Start of MATERIAL PROVIDED

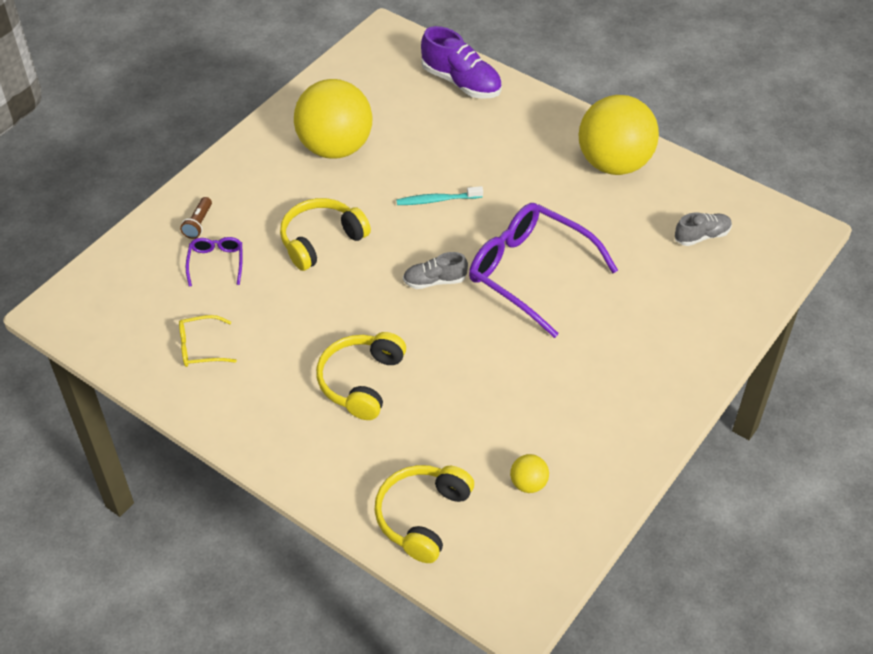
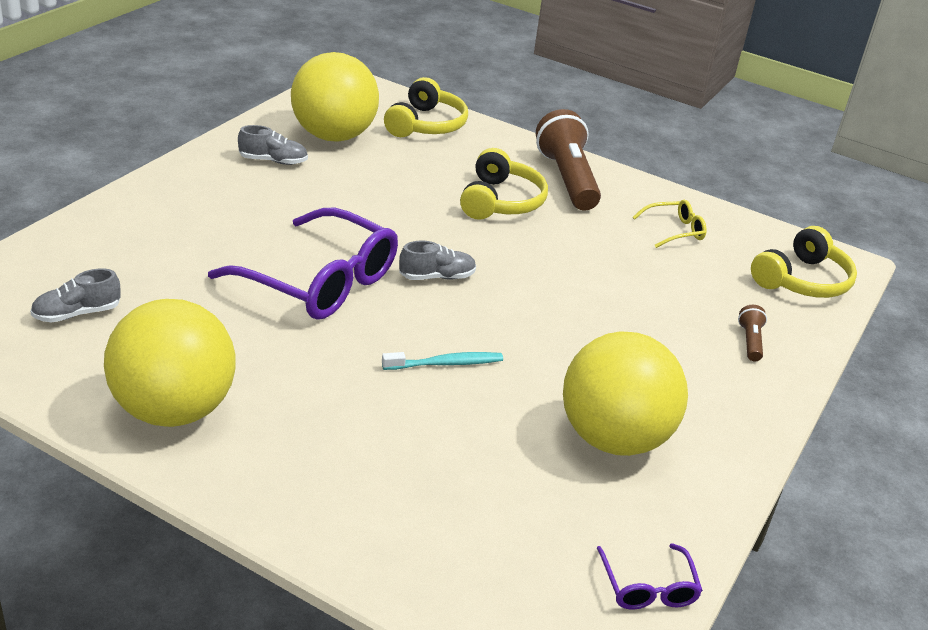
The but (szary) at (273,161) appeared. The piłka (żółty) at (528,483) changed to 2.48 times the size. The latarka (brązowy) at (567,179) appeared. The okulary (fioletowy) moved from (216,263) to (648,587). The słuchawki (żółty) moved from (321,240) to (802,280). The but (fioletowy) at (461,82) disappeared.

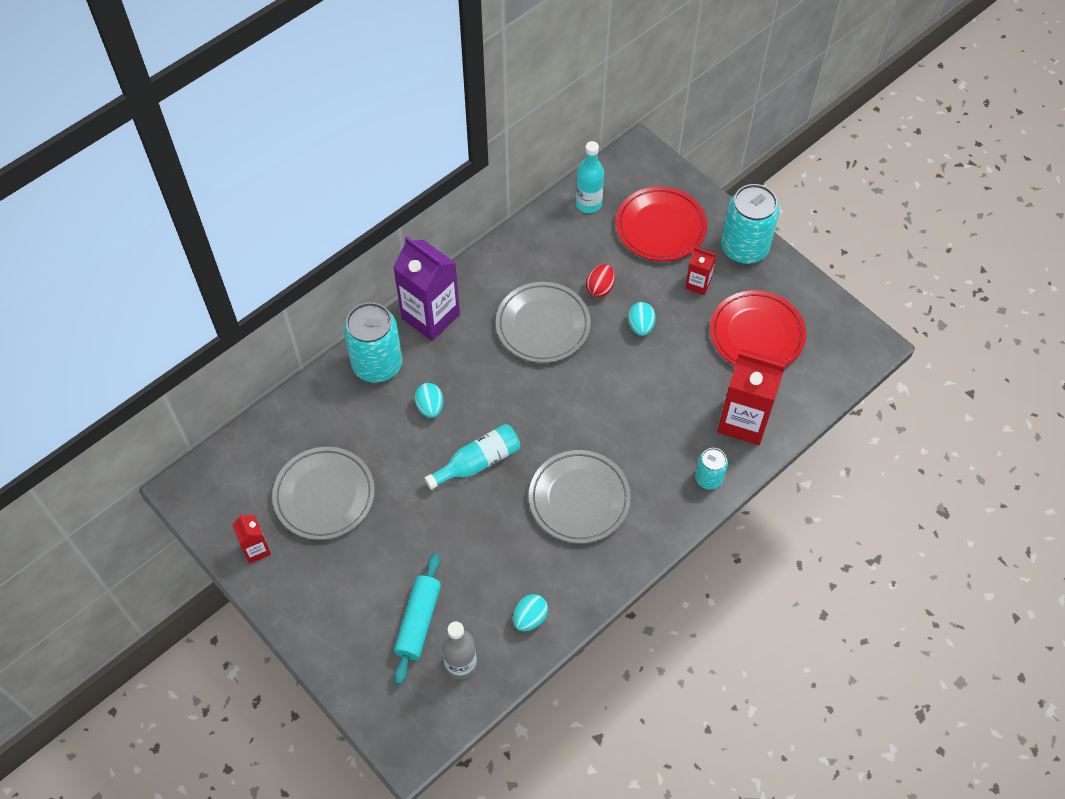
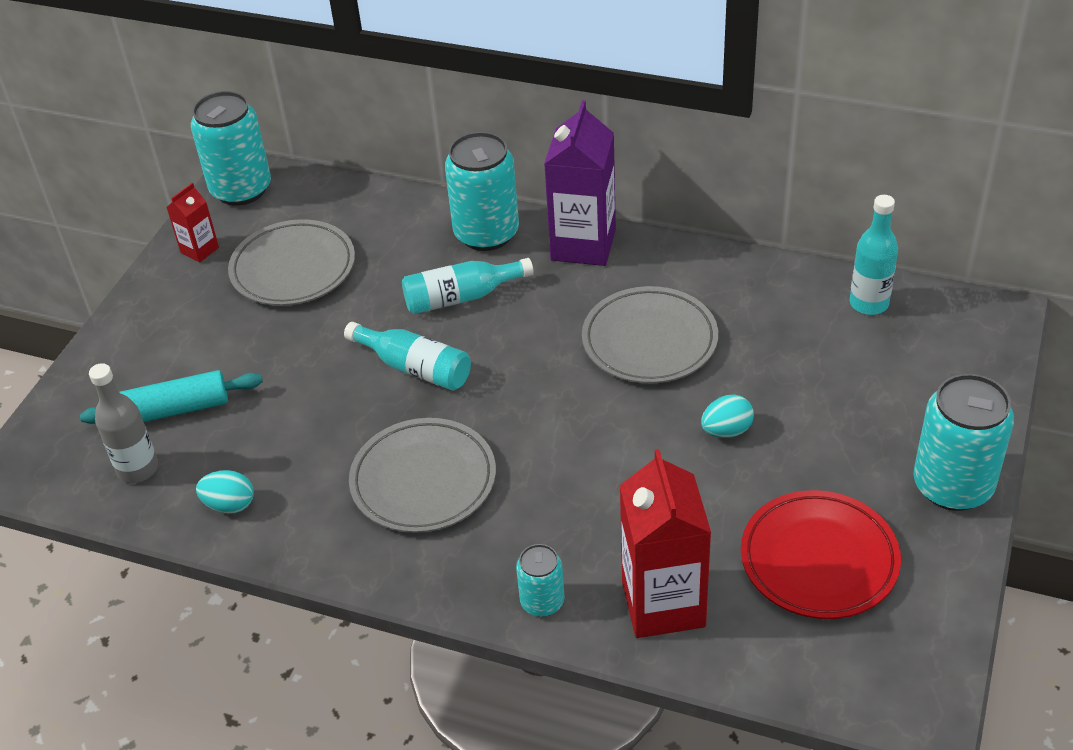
The puszka (turkusowy) at (241,189) appeared. The jajko (turkusowy) at (430,407) was replaced by the butelka (turkusowy) at (461,297). The jajko (czerwony) at (600,288) disappeared. The talerz (czerwony) at (660,227) disappeared. The karton mleka (czerwony) at (698,284) disappeared.

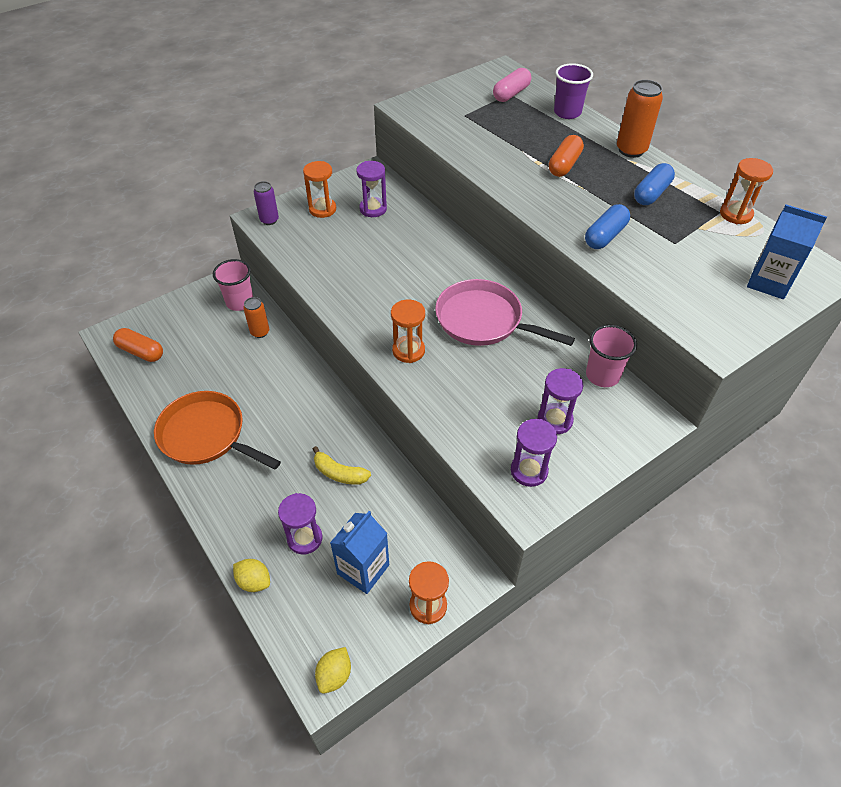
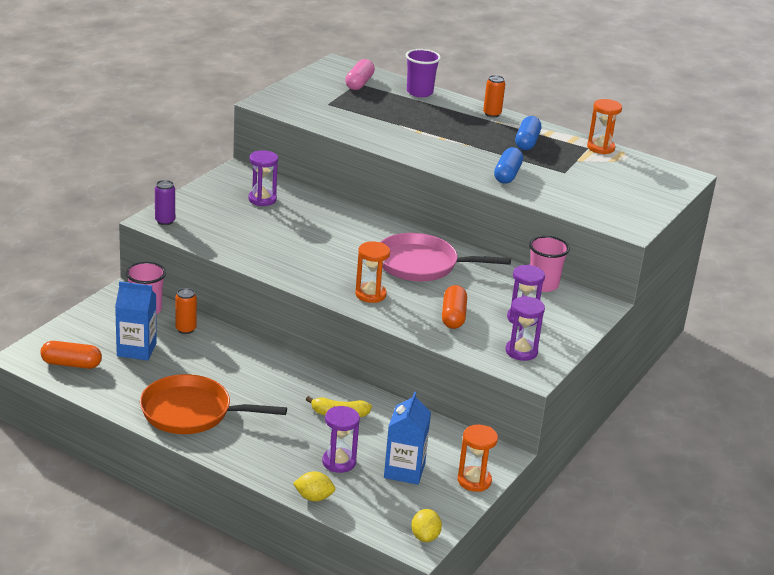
The karton mleka (niebieski) moved from (769,282) to (136,349). The kapsułka (pomarańczowy) moved from (564,165) to (453,316). The puszka (pomarańczowy) at (631,150) changed to 0.63 times the size. The klepsydra (pomarańczowy) at (322,209) disappeared.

End of MATERIAL PROVIDED

PROBLEM STATEMENT. Your answer should be every line above, written out exactly, with no pictures.

COMPLETED EXERCISE.
The but (szary) at (273,161) appeared. The piłka (żółty) at (528,483) changed to 2.48 times the size. The latarka (brązowy) at (567,179) appeared. The okulary (fioletowy) moved from (216,263) to (648,587). The słuchawki (żółty) moved from (321,240) to (802,280). The but (fioletowy) at (461,82) disappeared.

The puszka (turkusowy) at (241,189) appeared. The jajko (turkusowy) at (430,407) was replaced by the butelka (turkusowy) at (461,297). The jajko (czerwony) at (600,288) disappeared. The talerz (czerwony) at (660,227) disappeared. The karton mleka (czerwony) at (698,284) disappeared.

The karton mleka (niebieski) moved from (769,282) to (136,349). The kapsułka (pomarańczowy) moved from (564,165) to (453,316). The puszka (pomarańczowy) at (631,150) changed to 0.63 times the size. The klepsydra (pomarańczowy) at (322,209) disappeared.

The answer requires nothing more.